Data for this task section start
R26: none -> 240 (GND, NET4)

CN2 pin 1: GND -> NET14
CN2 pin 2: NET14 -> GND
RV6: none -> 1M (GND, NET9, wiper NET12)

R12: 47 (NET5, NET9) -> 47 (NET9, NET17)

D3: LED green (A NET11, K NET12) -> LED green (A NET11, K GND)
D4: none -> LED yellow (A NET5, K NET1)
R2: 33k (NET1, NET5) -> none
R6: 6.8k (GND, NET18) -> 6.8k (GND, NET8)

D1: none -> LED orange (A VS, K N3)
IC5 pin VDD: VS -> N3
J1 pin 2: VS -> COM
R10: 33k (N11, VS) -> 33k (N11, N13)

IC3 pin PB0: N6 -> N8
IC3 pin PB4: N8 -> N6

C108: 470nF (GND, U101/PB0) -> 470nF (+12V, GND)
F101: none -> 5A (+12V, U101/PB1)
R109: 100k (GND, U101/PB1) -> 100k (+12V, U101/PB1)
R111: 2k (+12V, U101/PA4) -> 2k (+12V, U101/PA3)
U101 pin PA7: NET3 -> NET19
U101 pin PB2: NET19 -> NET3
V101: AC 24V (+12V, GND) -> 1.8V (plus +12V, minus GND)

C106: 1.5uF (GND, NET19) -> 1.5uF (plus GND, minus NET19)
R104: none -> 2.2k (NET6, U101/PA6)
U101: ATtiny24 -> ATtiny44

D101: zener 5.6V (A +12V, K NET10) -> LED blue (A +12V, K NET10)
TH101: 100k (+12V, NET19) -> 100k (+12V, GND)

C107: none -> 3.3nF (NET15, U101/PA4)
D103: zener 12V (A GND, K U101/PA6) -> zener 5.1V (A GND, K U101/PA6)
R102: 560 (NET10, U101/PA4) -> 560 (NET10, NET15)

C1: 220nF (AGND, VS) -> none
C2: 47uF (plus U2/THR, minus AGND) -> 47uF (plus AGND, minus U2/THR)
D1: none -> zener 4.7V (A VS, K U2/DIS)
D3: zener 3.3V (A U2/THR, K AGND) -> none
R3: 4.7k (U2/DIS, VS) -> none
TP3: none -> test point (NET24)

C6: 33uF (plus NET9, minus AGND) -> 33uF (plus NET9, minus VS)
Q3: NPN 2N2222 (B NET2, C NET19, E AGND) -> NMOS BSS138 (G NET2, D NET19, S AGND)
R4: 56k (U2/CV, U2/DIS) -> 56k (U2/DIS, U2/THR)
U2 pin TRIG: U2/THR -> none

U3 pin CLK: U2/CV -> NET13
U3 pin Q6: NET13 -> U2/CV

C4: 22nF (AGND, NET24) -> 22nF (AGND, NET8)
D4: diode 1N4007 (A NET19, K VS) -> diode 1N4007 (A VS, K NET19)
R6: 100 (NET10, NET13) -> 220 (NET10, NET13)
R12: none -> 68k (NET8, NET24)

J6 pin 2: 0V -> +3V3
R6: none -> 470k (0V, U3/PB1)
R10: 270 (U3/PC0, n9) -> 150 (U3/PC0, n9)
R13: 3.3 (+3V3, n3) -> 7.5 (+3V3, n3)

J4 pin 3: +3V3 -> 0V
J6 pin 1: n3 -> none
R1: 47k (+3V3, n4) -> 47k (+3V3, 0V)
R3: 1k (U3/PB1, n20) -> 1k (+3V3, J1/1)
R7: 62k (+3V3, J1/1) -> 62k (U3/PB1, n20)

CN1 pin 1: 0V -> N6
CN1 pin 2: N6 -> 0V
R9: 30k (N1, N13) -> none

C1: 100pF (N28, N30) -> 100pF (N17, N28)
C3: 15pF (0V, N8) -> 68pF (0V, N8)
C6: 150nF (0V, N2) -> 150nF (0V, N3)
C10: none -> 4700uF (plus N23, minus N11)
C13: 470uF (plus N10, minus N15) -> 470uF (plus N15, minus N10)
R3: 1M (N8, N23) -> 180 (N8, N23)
Data for this task section end
▶ _Task goal_: I'd like an exact copy of the lines above, from the very first one through the line that contains "U101 pin PB2: NET19 -> NET3", with nothing else added.

▶ _The completed task_:
R26: none -> 240 (GND, NET4)

CN2 pin 1: GND -> NET14
CN2 pin 2: NET14 -> GND
RV6: none -> 1M (GND, NET9, wiper NET12)

R12: 47 (NET5, NET9) -> 47 (NET9, NET17)

D3: LED green (A NET11, K NET12) -> LED green (A NET11, K GND)
D4: none -> LED yellow (A NET5, K NET1)
R2: 33k (NET1, NET5) -> none
R6: 6.8k (GND, NET18) -> 6.8k (GND, NET8)

D1: none -> LED orange (A VS, K N3)
IC5 pin VDD: VS -> N3
J1 pin 2: VS -> COM
R10: 33k (N11, VS) -> 33k (N11, N13)

IC3 pin PB0: N6 -> N8
IC3 pin PB4: N8 -> N6

C108: 470nF (GND, U101/PB0) -> 470nF (+12V, GND)
F101: none -> 5A (+12V, U101/PB1)
R109: 100k (GND, U101/PB1) -> 100k (+12V, U101/PB1)
R111: 2k (+12V, U101/PA4) -> 2k (+12V, U101/PA3)
U101 pin PA7: NET3 -> NET19
U101 pin PB2: NET19 -> NET3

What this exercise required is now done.